REQUIREMENT = In the entries that follow, the lines from the one with "yellow brick B1:B2" through the one with "none -> orange brick E3:F4 level 1" are the ones to write out, exactly and with both ends included. Nothing else should appear.

EXERCISE INPUTS =

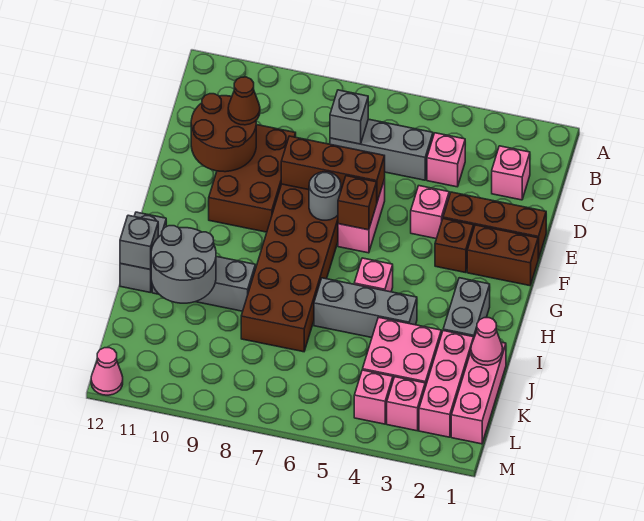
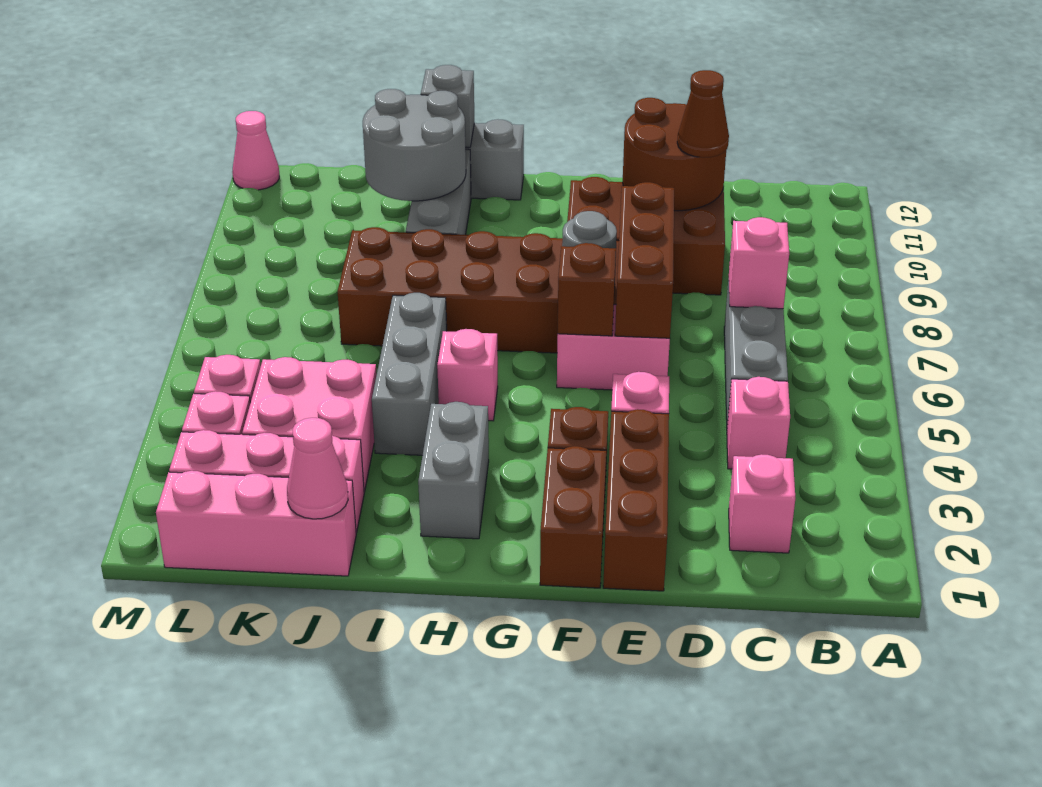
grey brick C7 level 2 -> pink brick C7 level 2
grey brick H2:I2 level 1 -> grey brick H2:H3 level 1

==

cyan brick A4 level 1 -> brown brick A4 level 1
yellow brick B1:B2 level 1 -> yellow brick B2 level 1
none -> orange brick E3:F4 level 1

EXERCISE OUTPUT =
yellow brick B1:B2 level 1 -> yellow brick B2 level 1
none -> orange brick E3:F4 level 1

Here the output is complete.